Every line in the records below that holds "this" must be identified and copied.
*** THE INPUT ***
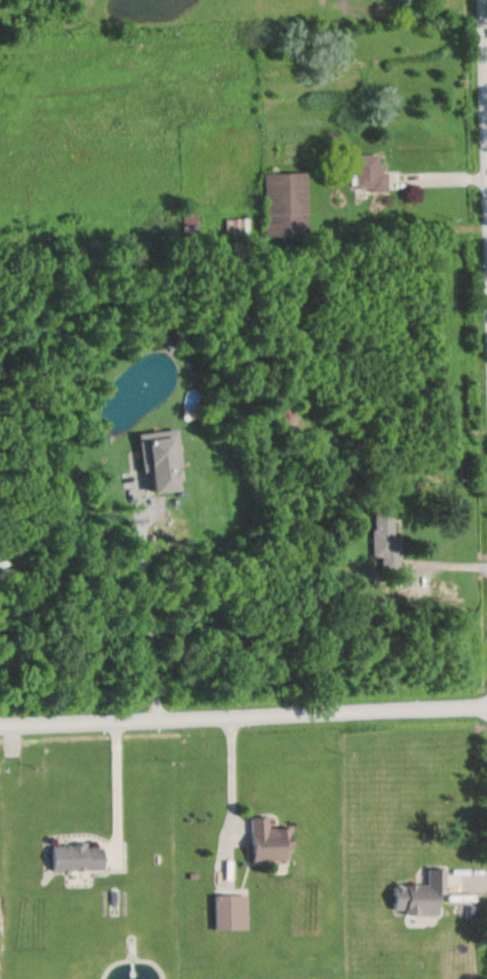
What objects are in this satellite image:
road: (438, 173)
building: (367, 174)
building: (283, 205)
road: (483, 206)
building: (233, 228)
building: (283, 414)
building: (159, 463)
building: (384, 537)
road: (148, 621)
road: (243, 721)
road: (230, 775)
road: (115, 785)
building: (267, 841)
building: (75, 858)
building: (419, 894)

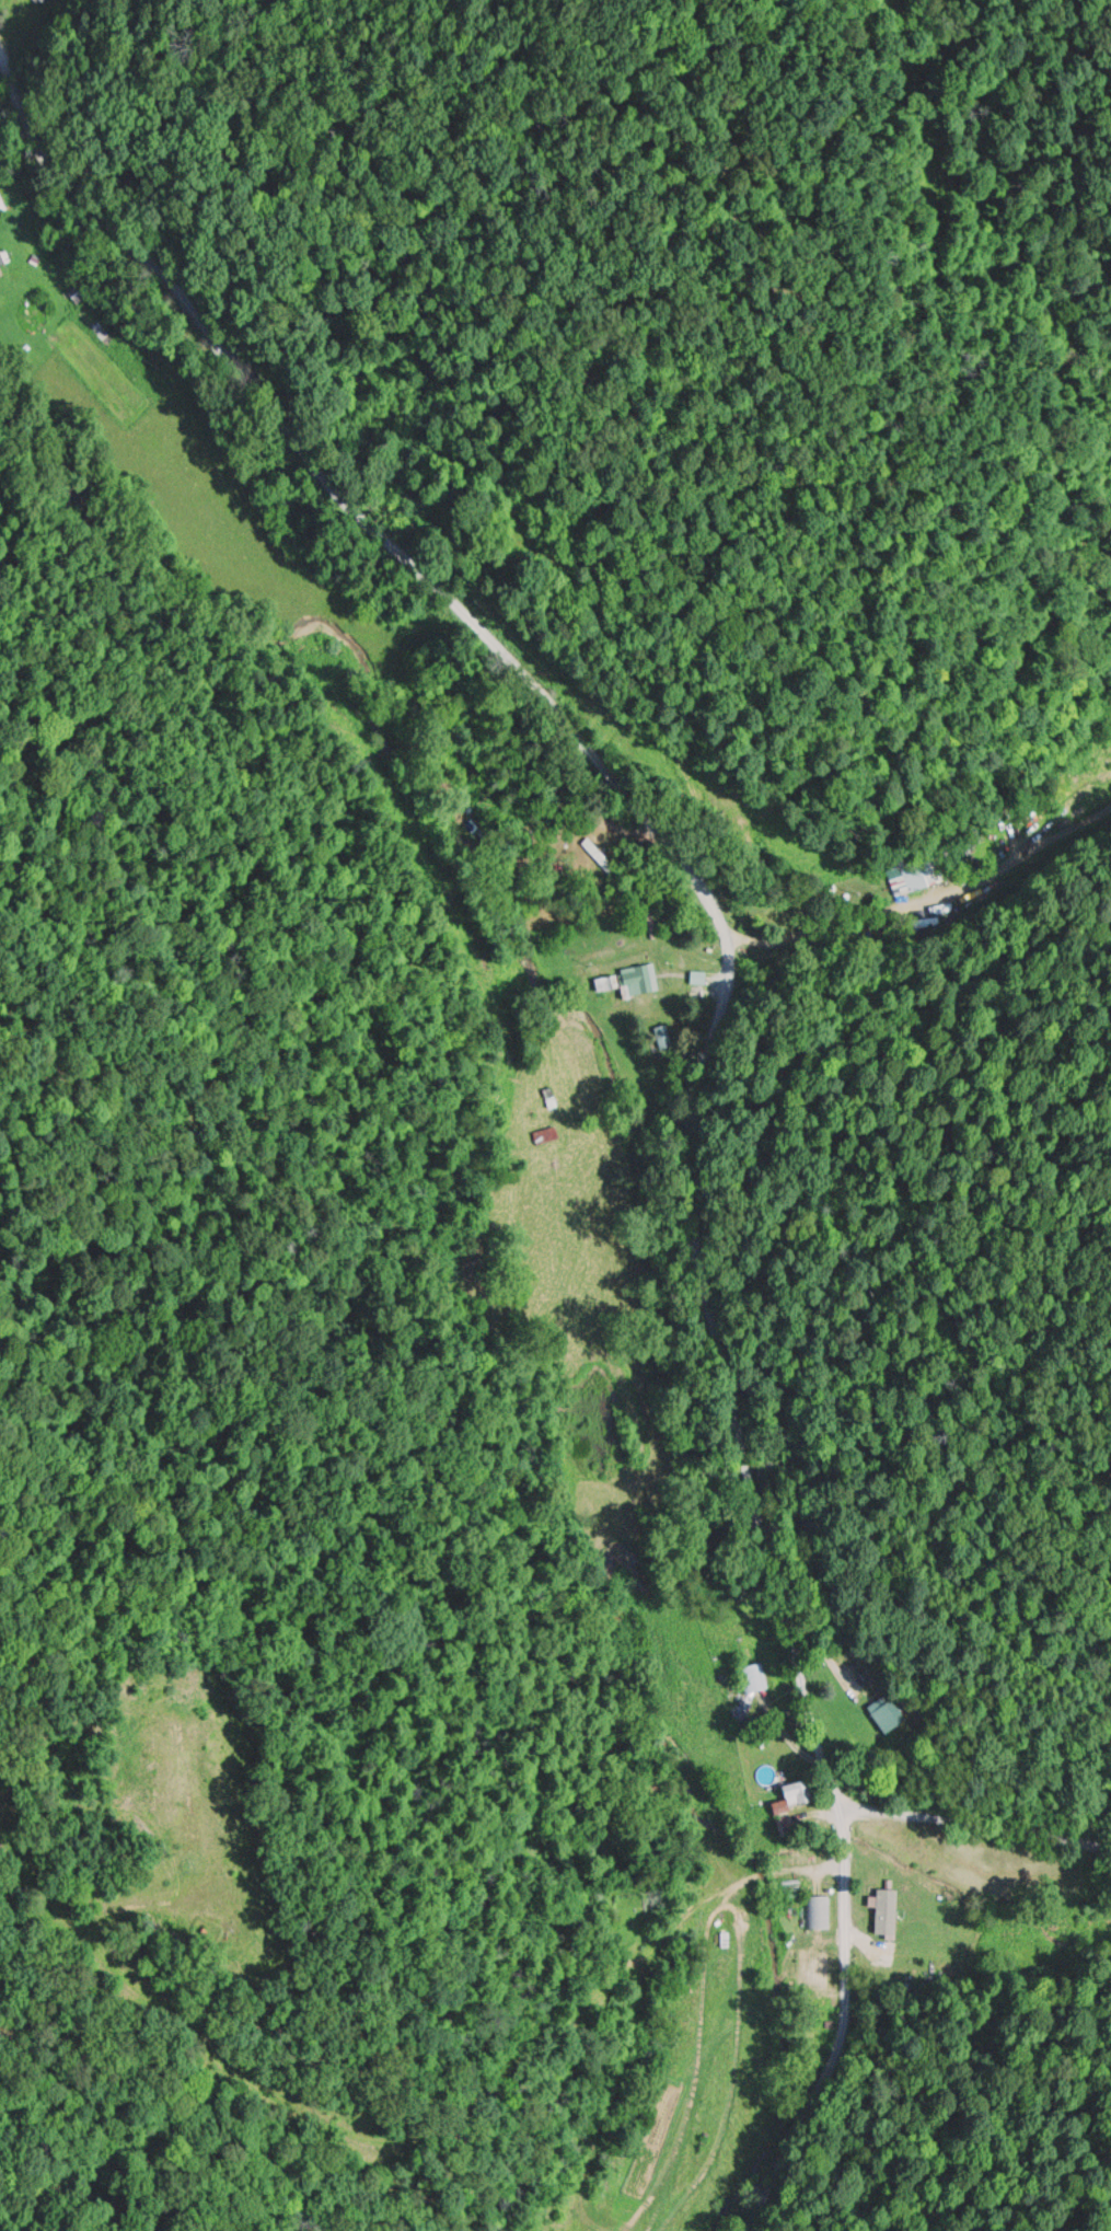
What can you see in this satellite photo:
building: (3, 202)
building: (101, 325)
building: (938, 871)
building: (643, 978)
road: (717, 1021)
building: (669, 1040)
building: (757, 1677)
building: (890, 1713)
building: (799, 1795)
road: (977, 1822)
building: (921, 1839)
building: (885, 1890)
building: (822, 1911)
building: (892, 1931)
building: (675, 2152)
*** End of THE INPUT ***
EXERCISE RESPONSE =
What objects are in this satellite image:
What can you see in this satellite photo:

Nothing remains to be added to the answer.